__SOURCE MATERIAL__.
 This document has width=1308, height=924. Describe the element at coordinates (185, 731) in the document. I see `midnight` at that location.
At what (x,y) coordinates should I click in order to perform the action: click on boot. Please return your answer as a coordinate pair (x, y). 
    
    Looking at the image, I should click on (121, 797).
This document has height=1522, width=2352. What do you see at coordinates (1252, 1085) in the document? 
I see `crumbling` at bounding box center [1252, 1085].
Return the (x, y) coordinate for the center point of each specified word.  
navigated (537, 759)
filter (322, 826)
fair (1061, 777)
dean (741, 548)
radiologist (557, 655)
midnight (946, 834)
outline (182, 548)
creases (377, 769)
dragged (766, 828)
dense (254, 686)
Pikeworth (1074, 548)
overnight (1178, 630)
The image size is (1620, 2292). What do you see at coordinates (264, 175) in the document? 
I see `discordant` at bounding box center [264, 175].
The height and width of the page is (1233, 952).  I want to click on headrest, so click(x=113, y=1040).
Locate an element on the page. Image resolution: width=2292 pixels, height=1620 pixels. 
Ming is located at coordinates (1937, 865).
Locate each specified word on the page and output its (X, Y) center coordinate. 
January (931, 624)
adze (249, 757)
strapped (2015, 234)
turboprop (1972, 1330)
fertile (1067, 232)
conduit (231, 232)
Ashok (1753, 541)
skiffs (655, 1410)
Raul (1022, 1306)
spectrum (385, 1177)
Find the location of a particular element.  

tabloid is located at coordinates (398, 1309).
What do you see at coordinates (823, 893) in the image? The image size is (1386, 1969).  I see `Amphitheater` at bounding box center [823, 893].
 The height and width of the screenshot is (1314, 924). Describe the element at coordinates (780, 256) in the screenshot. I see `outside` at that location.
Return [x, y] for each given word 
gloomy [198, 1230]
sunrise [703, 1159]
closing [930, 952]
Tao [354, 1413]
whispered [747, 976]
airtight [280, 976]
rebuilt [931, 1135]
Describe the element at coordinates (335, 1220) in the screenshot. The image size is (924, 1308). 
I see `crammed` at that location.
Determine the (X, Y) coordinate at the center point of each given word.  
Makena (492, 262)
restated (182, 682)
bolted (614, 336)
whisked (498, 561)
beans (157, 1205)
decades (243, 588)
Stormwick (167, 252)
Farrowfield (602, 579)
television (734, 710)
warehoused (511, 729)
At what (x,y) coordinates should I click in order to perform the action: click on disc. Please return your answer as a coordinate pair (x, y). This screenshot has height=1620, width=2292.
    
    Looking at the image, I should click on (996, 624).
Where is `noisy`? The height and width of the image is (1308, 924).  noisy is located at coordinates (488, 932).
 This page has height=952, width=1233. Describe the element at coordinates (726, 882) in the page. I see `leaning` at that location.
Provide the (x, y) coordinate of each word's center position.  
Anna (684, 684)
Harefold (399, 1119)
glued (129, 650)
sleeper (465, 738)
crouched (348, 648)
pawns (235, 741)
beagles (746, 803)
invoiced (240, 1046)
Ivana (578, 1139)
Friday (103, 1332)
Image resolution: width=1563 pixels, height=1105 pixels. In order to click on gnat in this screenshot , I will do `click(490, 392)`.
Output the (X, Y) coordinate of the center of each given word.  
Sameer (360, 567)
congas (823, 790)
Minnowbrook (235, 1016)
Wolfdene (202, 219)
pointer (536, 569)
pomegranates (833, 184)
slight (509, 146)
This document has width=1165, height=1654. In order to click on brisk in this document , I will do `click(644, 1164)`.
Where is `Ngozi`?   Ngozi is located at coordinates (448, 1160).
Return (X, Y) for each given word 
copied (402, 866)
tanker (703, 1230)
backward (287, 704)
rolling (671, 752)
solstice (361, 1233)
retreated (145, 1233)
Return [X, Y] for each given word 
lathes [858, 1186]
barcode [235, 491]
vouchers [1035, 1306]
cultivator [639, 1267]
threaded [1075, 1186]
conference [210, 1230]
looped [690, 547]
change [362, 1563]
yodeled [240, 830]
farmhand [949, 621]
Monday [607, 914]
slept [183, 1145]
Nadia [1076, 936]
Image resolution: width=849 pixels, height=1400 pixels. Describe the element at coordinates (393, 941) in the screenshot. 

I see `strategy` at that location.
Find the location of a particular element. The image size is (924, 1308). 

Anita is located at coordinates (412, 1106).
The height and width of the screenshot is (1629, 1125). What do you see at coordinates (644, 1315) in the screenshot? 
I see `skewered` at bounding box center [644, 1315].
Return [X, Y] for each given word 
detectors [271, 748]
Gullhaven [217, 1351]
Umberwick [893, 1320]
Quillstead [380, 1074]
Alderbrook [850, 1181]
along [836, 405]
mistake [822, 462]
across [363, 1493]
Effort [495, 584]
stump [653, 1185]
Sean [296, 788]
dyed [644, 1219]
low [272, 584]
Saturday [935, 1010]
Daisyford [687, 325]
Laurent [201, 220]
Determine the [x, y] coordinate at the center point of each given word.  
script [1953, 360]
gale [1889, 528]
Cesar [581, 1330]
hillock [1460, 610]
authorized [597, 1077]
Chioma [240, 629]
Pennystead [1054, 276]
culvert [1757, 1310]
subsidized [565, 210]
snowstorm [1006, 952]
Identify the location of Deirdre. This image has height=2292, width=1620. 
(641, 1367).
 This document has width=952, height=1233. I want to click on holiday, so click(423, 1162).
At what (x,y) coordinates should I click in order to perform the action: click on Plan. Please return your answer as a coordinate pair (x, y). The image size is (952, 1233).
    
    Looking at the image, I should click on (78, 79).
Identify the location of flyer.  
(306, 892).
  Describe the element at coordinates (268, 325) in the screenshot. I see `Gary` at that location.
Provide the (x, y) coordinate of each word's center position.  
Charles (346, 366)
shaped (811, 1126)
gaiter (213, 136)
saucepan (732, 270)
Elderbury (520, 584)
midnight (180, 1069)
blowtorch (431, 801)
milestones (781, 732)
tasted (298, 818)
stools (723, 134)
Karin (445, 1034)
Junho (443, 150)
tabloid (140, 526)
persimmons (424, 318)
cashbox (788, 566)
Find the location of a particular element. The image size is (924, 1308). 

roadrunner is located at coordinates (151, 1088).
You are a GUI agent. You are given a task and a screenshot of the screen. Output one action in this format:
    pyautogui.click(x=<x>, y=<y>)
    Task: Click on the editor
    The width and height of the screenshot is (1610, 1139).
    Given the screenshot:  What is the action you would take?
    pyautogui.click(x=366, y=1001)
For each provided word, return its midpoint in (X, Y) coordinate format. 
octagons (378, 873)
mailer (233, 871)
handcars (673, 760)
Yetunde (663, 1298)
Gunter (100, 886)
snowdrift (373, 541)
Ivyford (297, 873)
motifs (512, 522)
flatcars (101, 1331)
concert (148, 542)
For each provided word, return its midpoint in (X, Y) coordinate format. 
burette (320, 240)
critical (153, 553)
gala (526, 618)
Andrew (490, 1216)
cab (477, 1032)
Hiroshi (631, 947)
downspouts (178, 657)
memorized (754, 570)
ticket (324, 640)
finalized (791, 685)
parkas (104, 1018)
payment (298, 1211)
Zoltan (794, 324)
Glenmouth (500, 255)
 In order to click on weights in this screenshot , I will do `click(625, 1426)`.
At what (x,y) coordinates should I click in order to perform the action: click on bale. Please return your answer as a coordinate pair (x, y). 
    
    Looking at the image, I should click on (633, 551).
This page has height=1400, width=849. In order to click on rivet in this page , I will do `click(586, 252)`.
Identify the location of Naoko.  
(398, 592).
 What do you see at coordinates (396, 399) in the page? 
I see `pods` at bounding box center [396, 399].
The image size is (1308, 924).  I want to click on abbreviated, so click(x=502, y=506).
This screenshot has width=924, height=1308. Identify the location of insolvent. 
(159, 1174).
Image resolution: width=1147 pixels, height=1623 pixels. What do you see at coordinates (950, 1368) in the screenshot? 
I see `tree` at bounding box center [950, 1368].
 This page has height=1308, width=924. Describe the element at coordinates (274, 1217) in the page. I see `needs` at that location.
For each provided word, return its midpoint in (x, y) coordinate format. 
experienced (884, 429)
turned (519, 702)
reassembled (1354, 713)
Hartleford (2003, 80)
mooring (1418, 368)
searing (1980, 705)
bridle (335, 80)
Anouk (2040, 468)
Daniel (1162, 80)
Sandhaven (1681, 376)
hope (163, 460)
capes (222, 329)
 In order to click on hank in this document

__STATED PROBLEM__. Could you reproduce the records above word for word, beginning at the line that contains "Tao [354, 1413]" and stopping after the line that contains "Farrowfield (602, 579)"?

__RESPONSE__.
Tao [354, 1413]
whispered [747, 976]
airtight [280, 976]
rebuilt [931, 1135]
Describe the element at coordinates (335, 1220) in the screenshot. The image size is (924, 1308). 
I see `crammed` at that location.
Determine the (X, Y) coordinate at the center point of each given word.  
Makena (492, 262)
restated (182, 682)
bolted (614, 336)
whisked (498, 561)
beans (157, 1205)
decades (243, 588)
Stormwick (167, 252)
Farrowfield (602, 579)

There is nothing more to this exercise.